# Task item
The answer must be the full data, restated word for word, with no pictures in it.

# Material shown

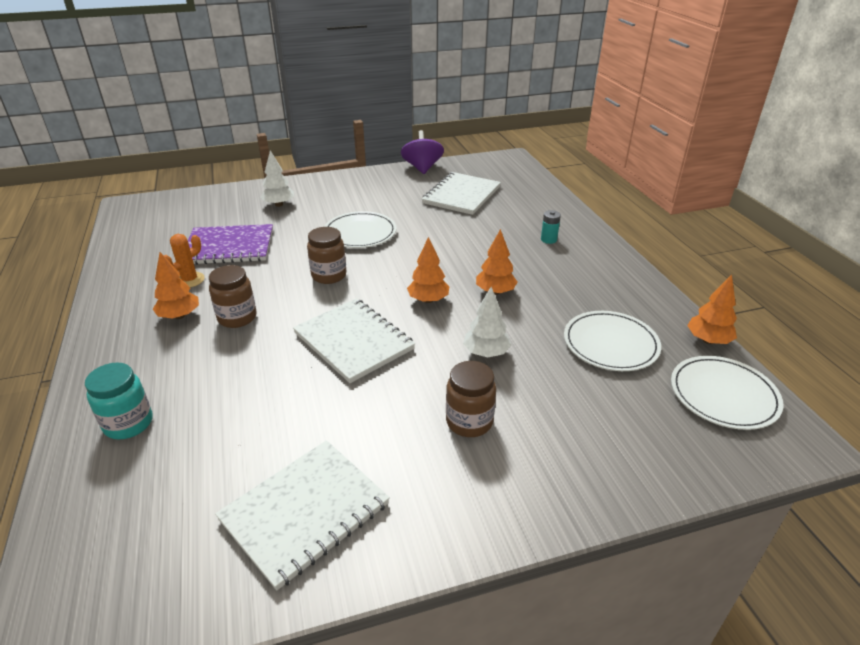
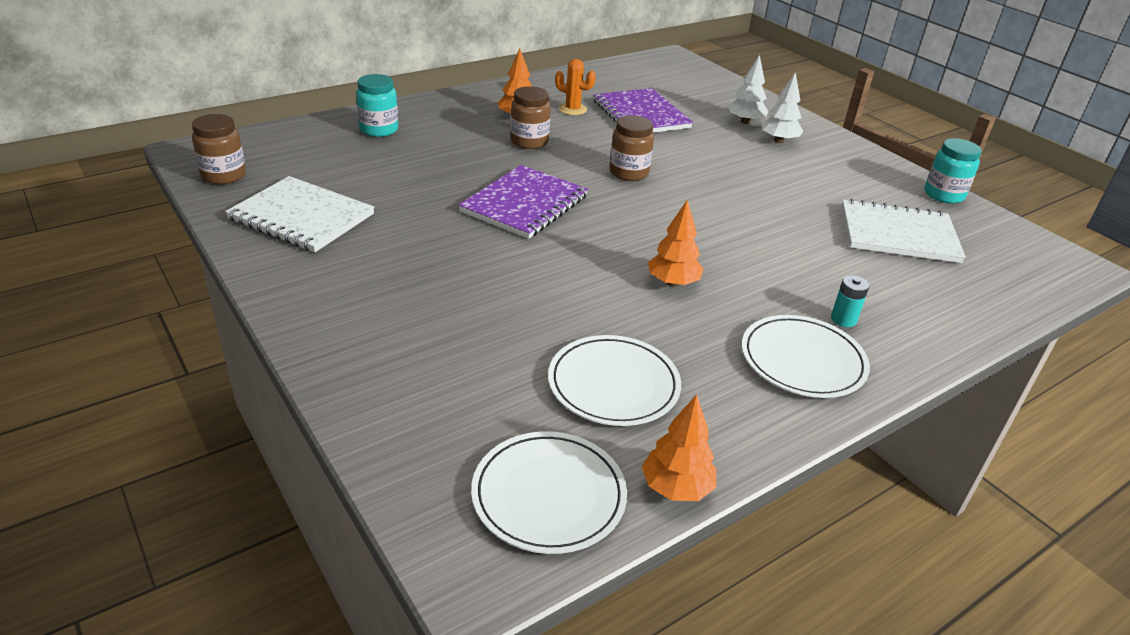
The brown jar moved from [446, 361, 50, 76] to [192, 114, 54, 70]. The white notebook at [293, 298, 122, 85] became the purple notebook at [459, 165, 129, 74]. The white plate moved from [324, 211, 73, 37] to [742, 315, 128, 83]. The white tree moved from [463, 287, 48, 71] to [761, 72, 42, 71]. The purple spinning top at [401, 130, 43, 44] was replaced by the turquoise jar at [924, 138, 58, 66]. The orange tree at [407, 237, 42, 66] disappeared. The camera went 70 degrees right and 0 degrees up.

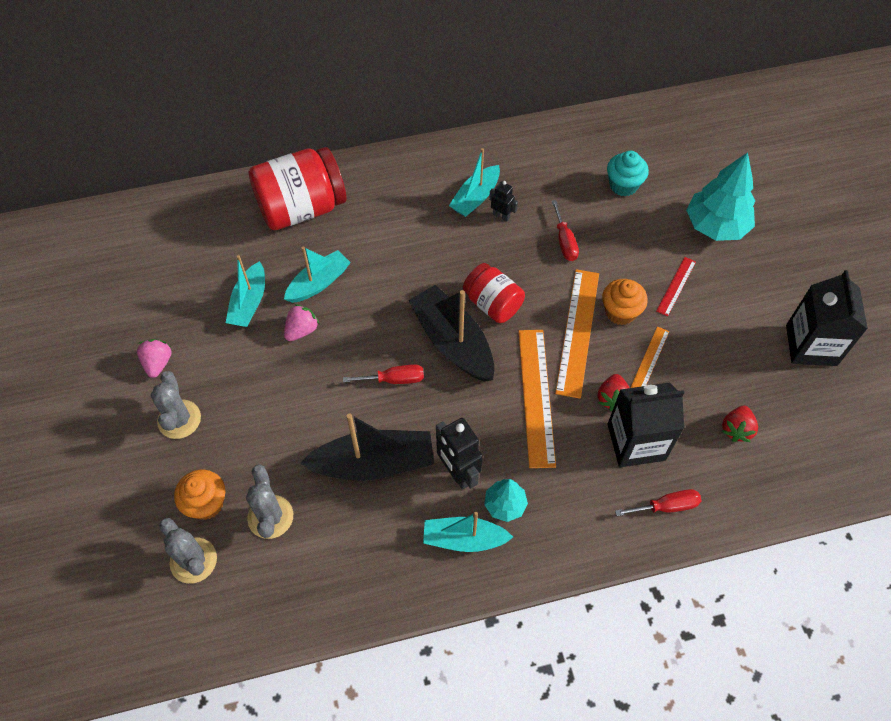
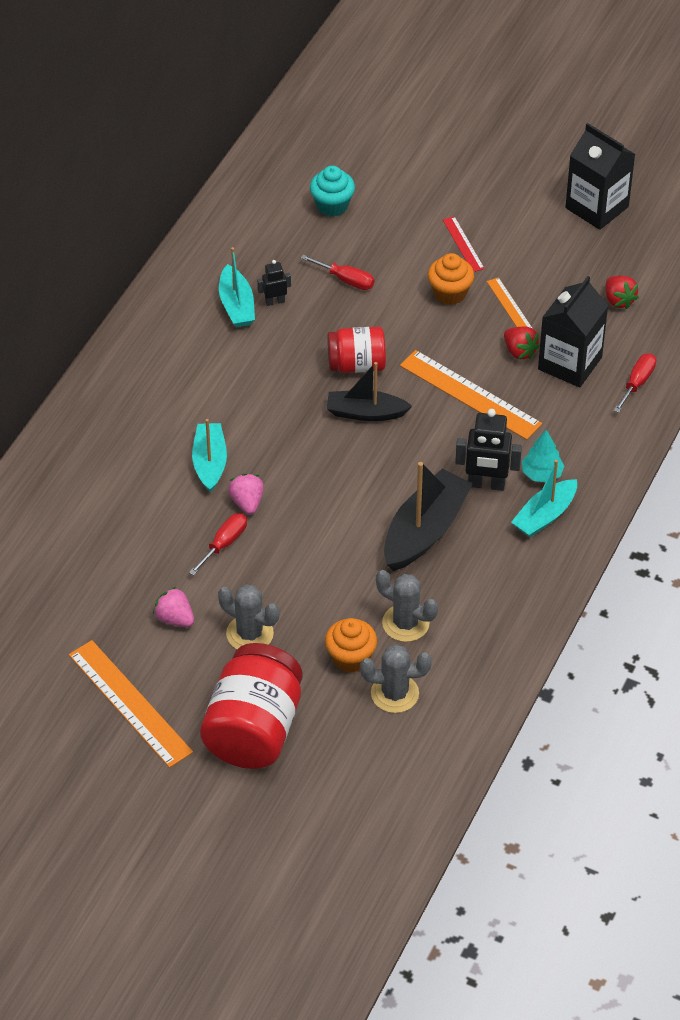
The orange ruler moved from [555, 269, 44, 130] to [69, 640, 124, 128]. The red screwdriver moved from [343, 365, 81, 19] to [189, 513, 58, 63]. The red jar moved from [249, 147, 97, 83] to [200, 643, 102, 126]. The black boat at [408, 285, 86, 97] changed to 0.65 times the size. The turquoise boat at [226, 255, 39, 72] disappeared. The turquoise tree at [686, 152, 69, 89] disappeared. The camera went 50 degrees left and 10 degrees down.

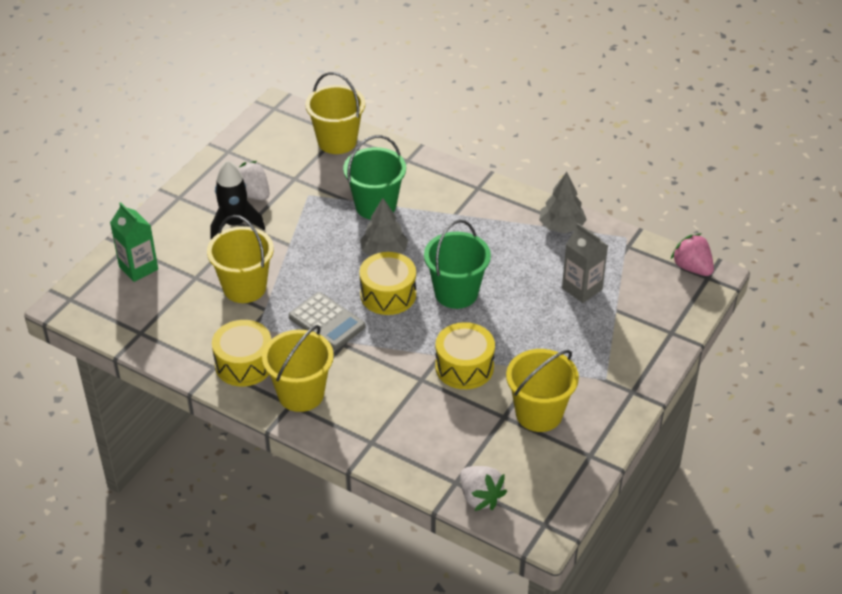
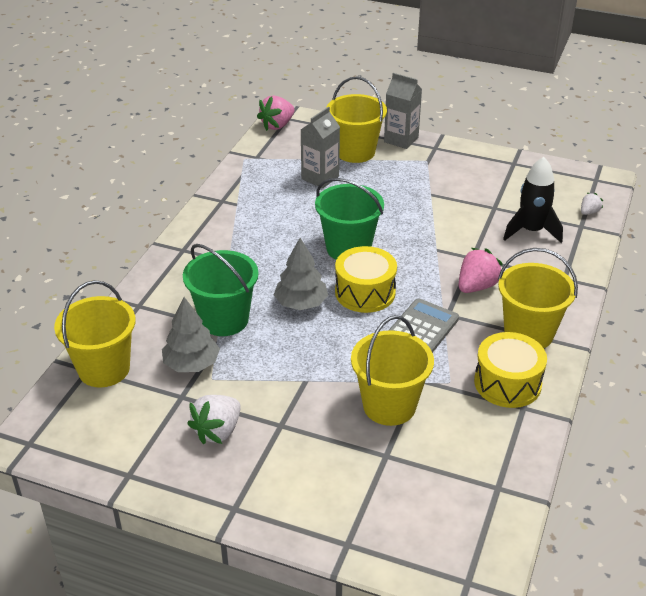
The grey tree moved from [539, 172, 48, 61] to [162, 297, 58, 75]. The yellow bucket moved from [506, 349, 73, 83] to [326, 76, 61, 87]. The grey carton at [384, 73, 38, 76] appeared. The pink strawberry at [459, 248, 44, 45] appeared. The black rocket moved from [211, 160, 54, 79] to [503, 157, 60, 86]. The white strawberry at [460, 466, 47, 45] changed to 0.55 times the size. The green carton at [110, 202, 48, 80] disappeared. The yellow drum at [435, 322, 60, 67] disappeared. The camera went 100 degrees left and 5 degrees down.

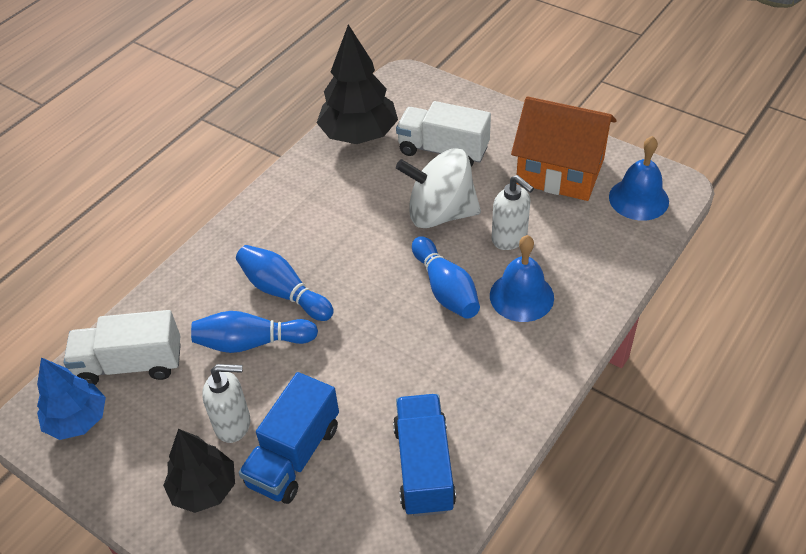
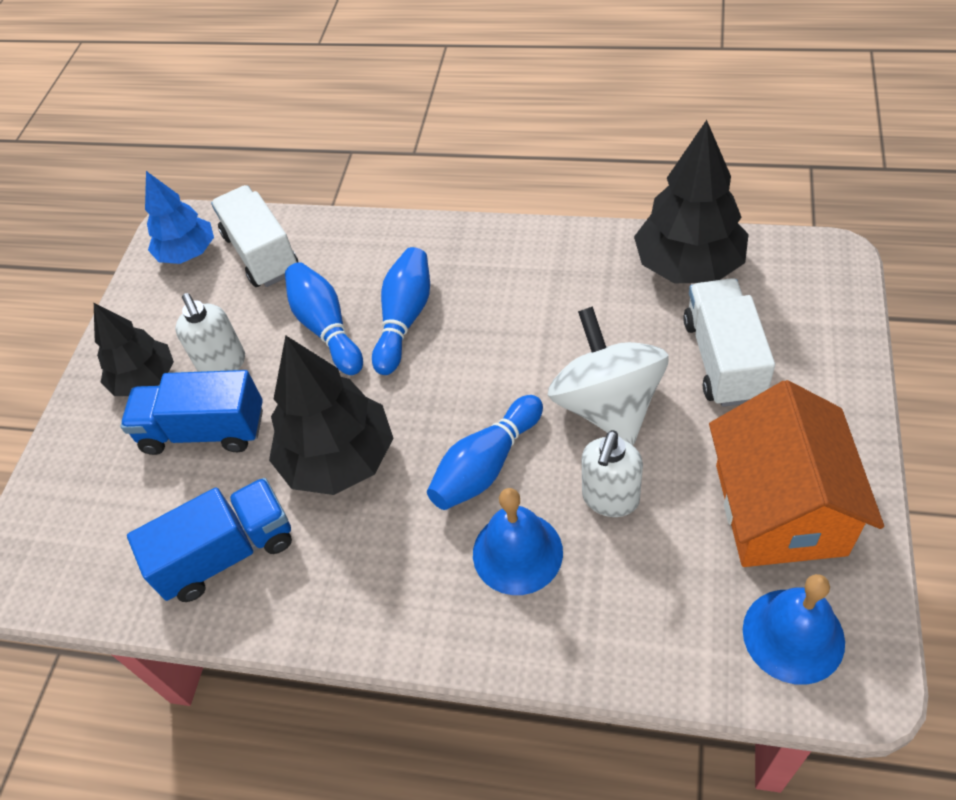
The black tree at [269, 335, 124, 160] appeared. The camera went 70 degrees right and 5 degrees up.

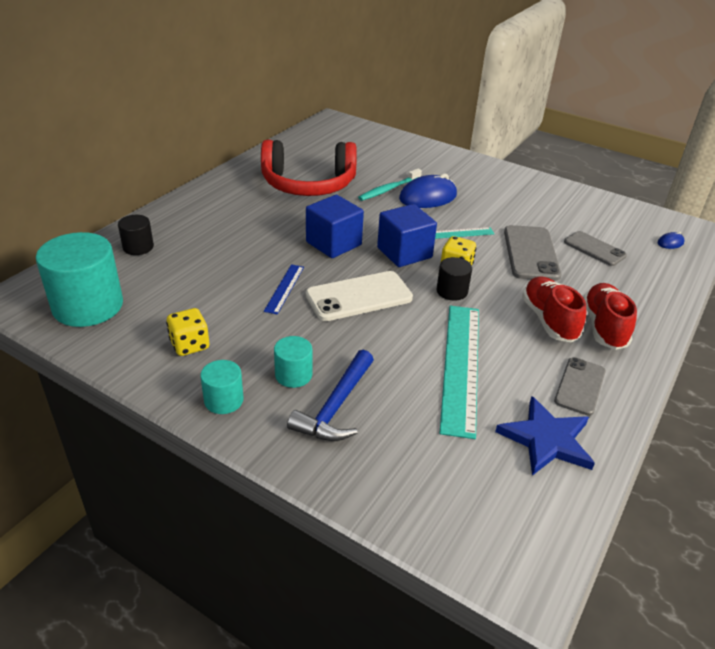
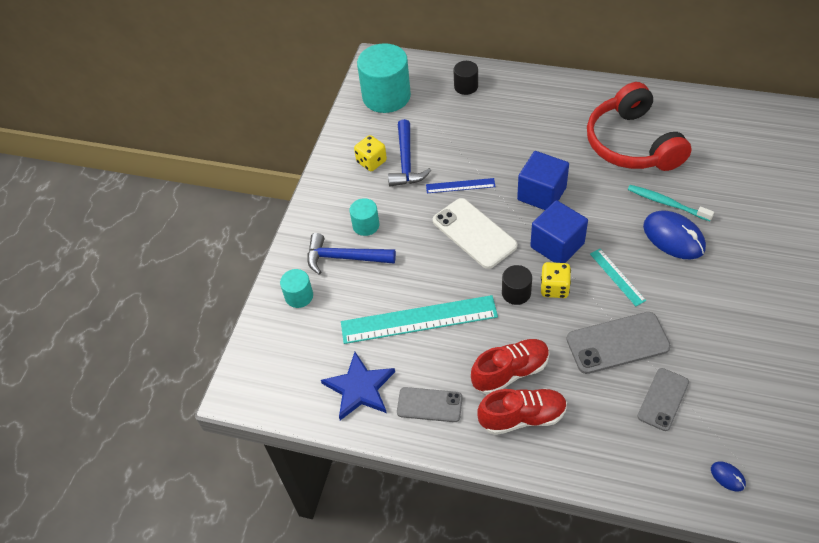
The turquoise cylinder moved from [200, 360, 44, 54] to [280, 269, 33, 39]. The blue hammer at [388, 119, 43, 67] appeared. The camera went 80 degrees right and 15 degrees up.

# Expected answer
The brown jar moved from [446, 361, 50, 76] to [192, 114, 54, 70]. The white notebook at [293, 298, 122, 85] became the purple notebook at [459, 165, 129, 74]. The white plate moved from [324, 211, 73, 37] to [742, 315, 128, 83]. The white tree moved from [463, 287, 48, 71] to [761, 72, 42, 71]. The purple spinning top at [401, 130, 43, 44] was replaced by the turquoise jar at [924, 138, 58, 66]. The orange tree at [407, 237, 42, 66] disappeared. The camera went 70 degrees right and 0 degrees up.

The orange ruler moved from [555, 269, 44, 130] to [69, 640, 124, 128]. The red screwdriver moved from [343, 365, 81, 19] to [189, 513, 58, 63]. The red jar moved from [249, 147, 97, 83] to [200, 643, 102, 126]. The black boat at [408, 285, 86, 97] changed to 0.65 times the size. The turquoise boat at [226, 255, 39, 72] disappeared. The turquoise tree at [686, 152, 69, 89] disappeared. The camera went 50 degrees left and 10 degrees down.

The grey tree moved from [539, 172, 48, 61] to [162, 297, 58, 75]. The yellow bucket moved from [506, 349, 73, 83] to [326, 76, 61, 87]. The grey carton at [384, 73, 38, 76] appeared. The pink strawberry at [459, 248, 44, 45] appeared. The black rocket moved from [211, 160, 54, 79] to [503, 157, 60, 86]. The white strawberry at [460, 466, 47, 45] changed to 0.55 times the size. The green carton at [110, 202, 48, 80] disappeared. The yellow drum at [435, 322, 60, 67] disappeared. The camera went 100 degrees left and 5 degrees down.

The black tree at [269, 335, 124, 160] appeared. The camera went 70 degrees right and 5 degrees up.

The turquoise cylinder moved from [200, 360, 44, 54] to [280, 269, 33, 39]. The blue hammer at [388, 119, 43, 67] appeared. The camera went 80 degrees right and 15 degrees up.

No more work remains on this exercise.